Assignment
What you write must be the lines from the one holding "R4: 130k (VB, VCC) -> 220k (VB, VCC)" through the final line of the records below, reproduced exactly, minus the pictures.

Records to use

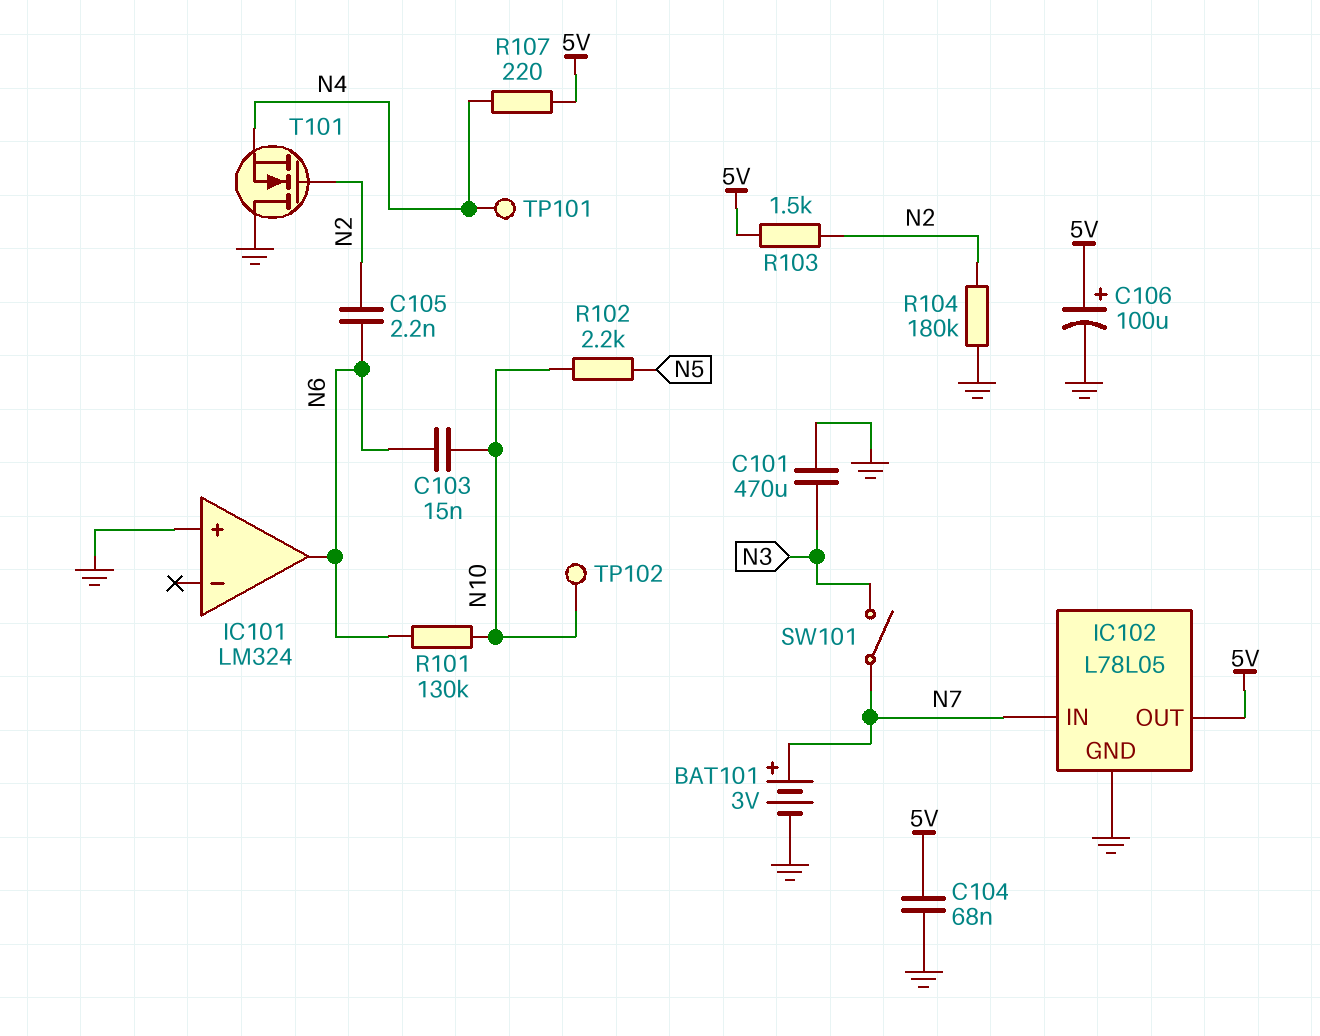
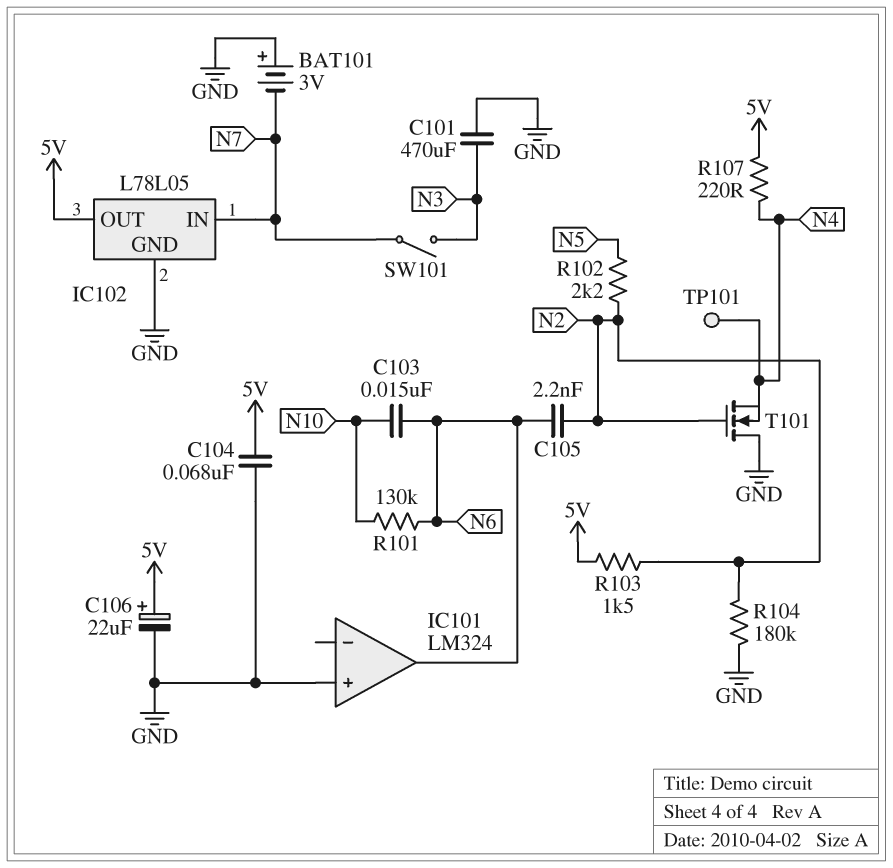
BAT101: 3V (plus N7, minus GND) -> 3V (plus GND, minus N7)
C106: 100uF (plus 5V, minus GND) -> 22uF (plus 5V, minus GND)
R102: 2.2k (N5, N10) -> 2.2k (N2, N5)
TP102: test point (N10) -> none

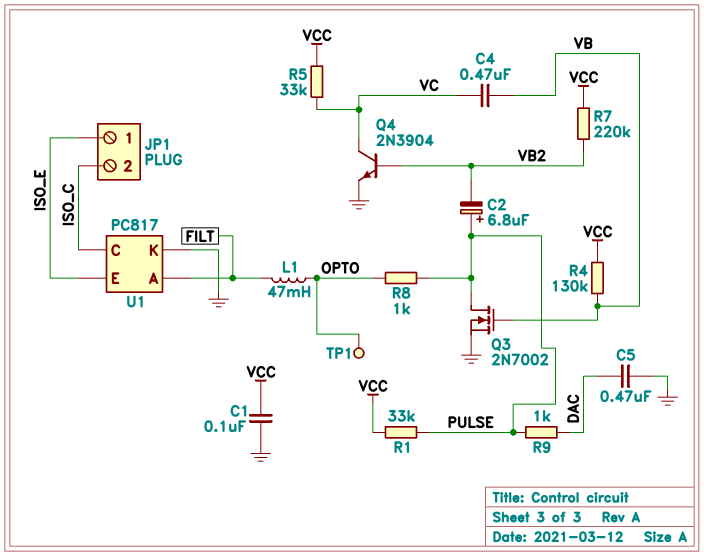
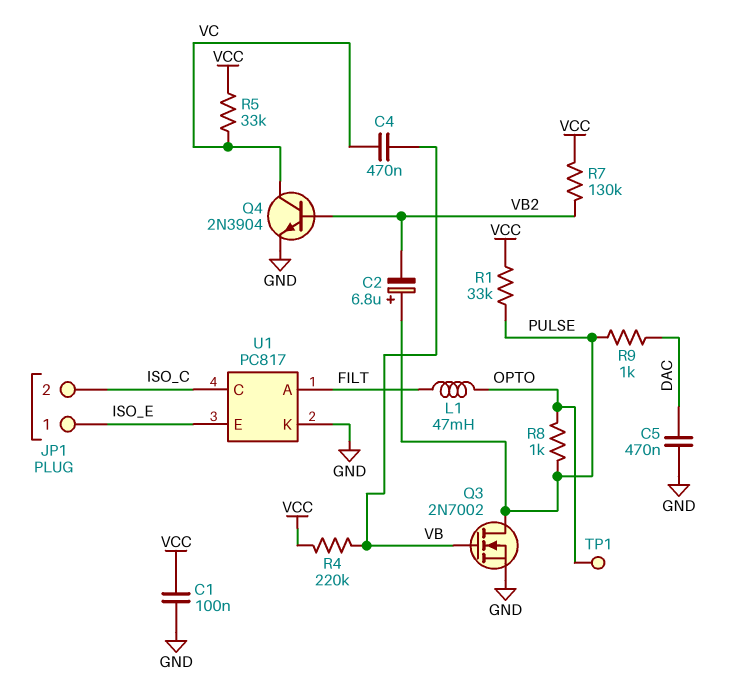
R4: 130k (VB, VCC) -> 220k (VB, VCC)
R7: 220k (VB2, VCC) -> 130k (VB2, VCC)

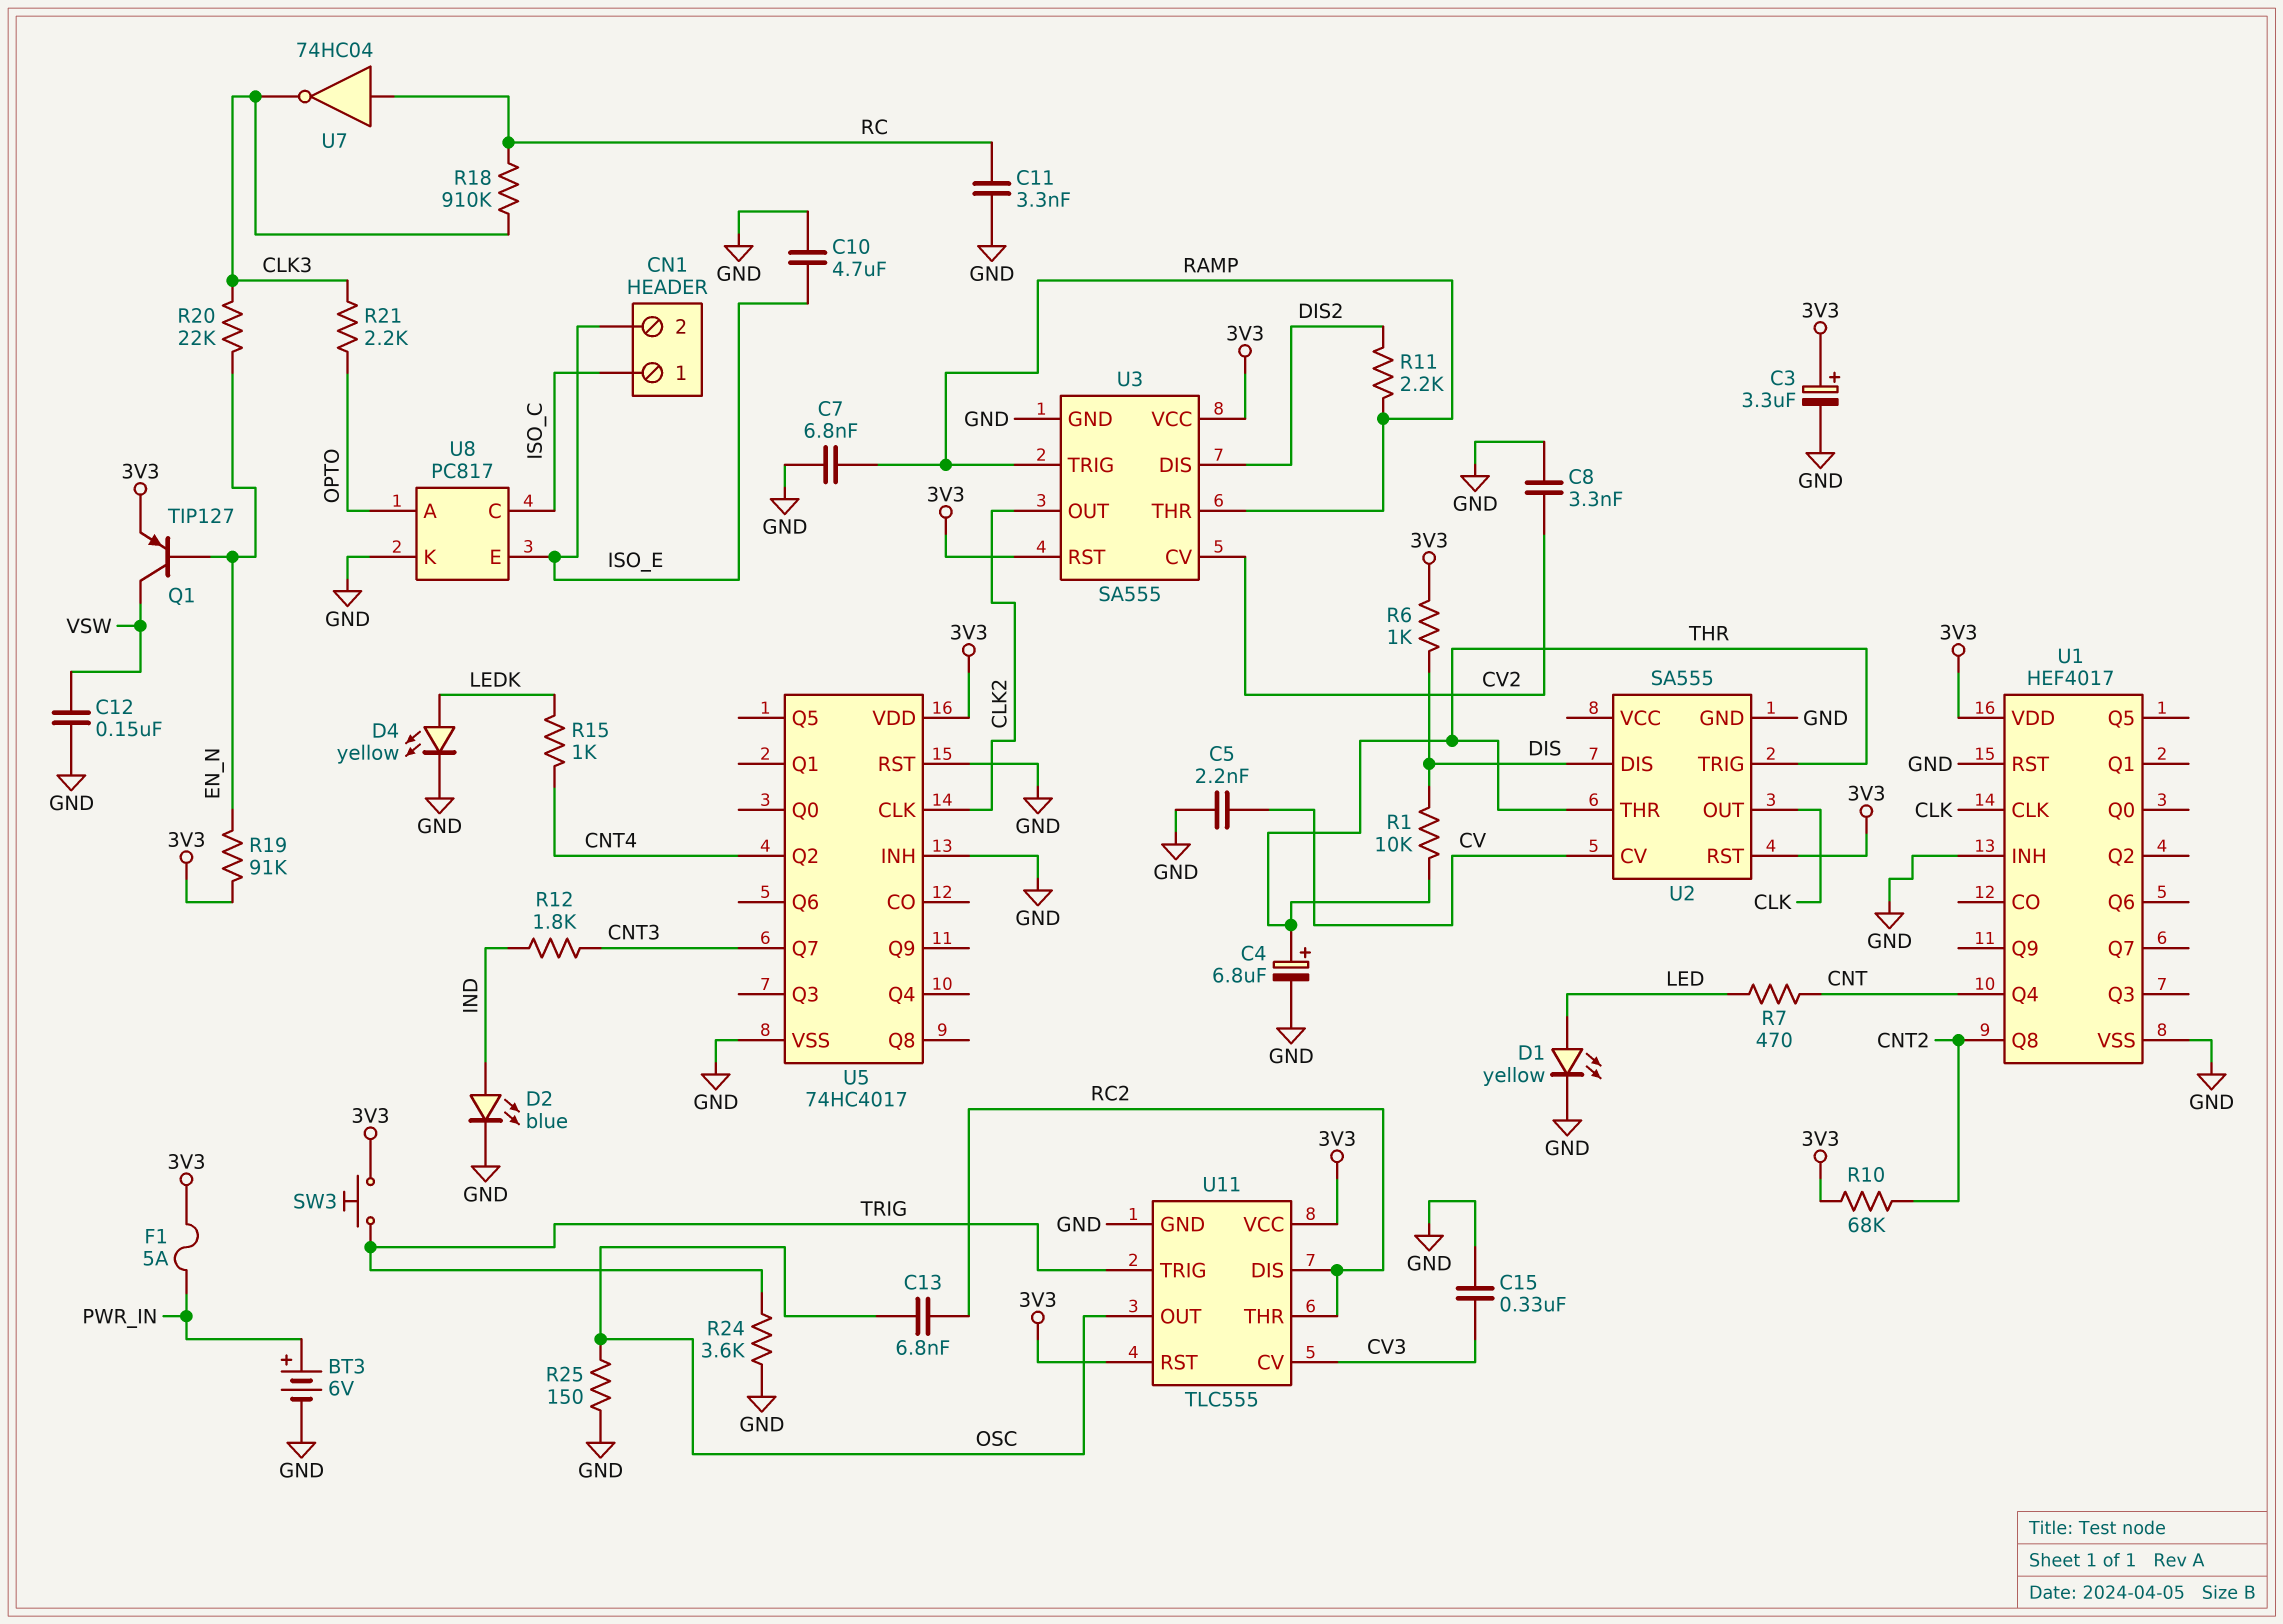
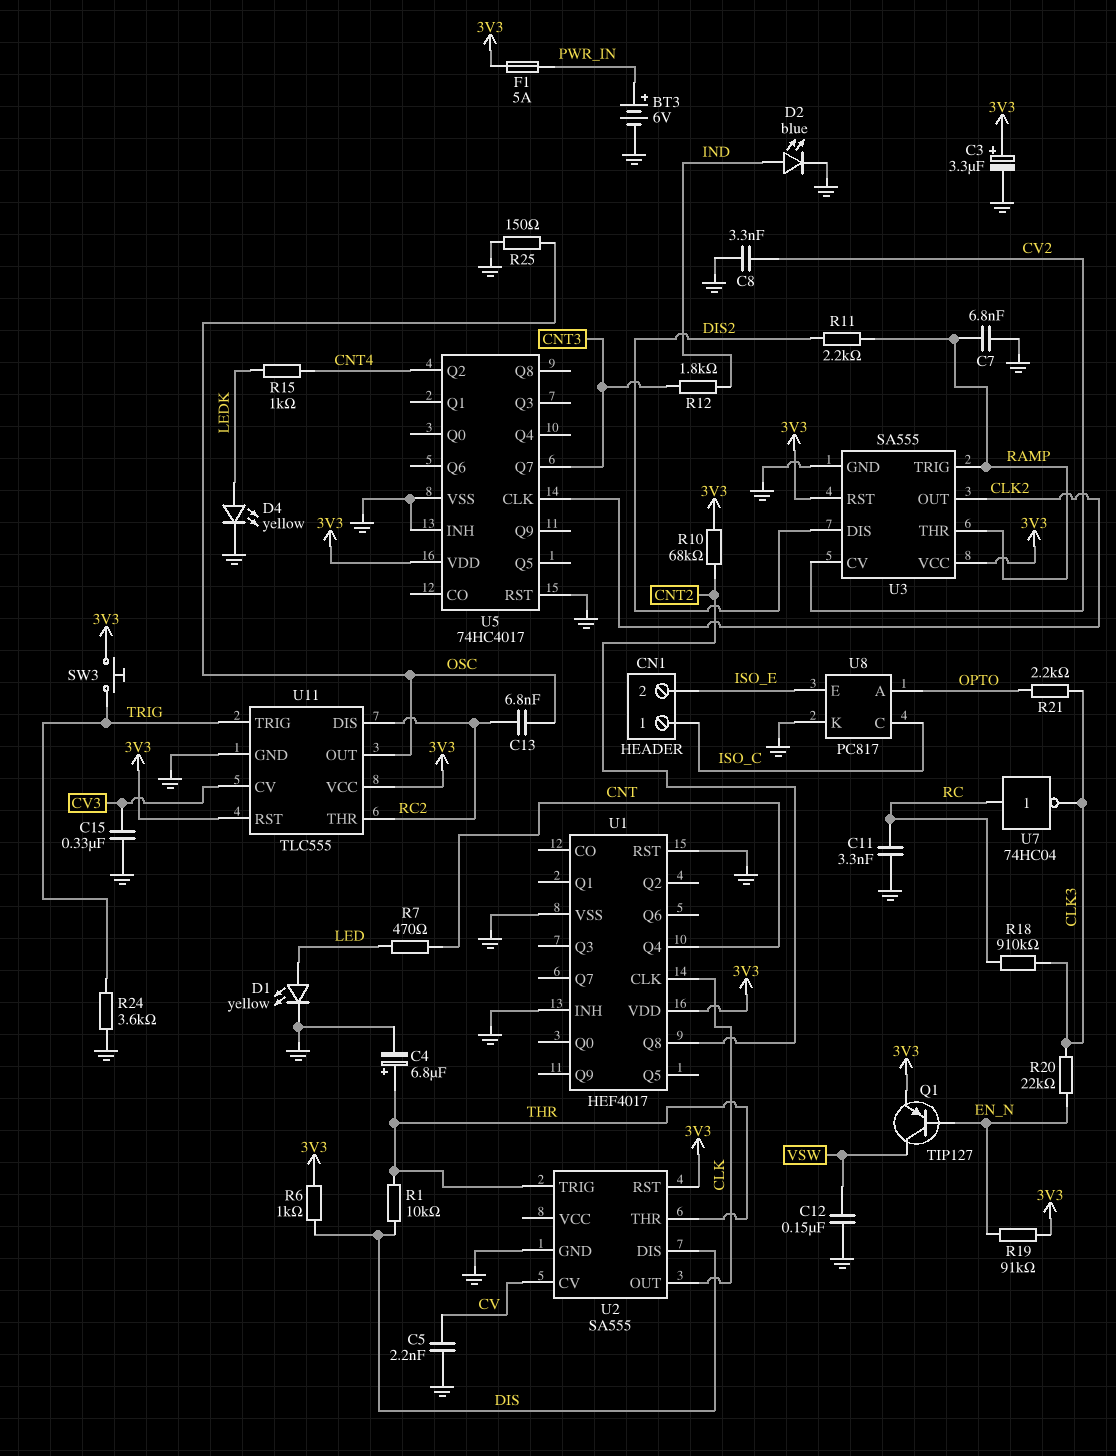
C10: 4.7uF (GND, ISO_E) -> none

Answer to this task
R4: 130k (VB, VCC) -> 220k (VB, VCC)
R7: 220k (VB2, VCC) -> 130k (VB2, VCC)

C10: 4.7uF (GND, ISO_E) -> none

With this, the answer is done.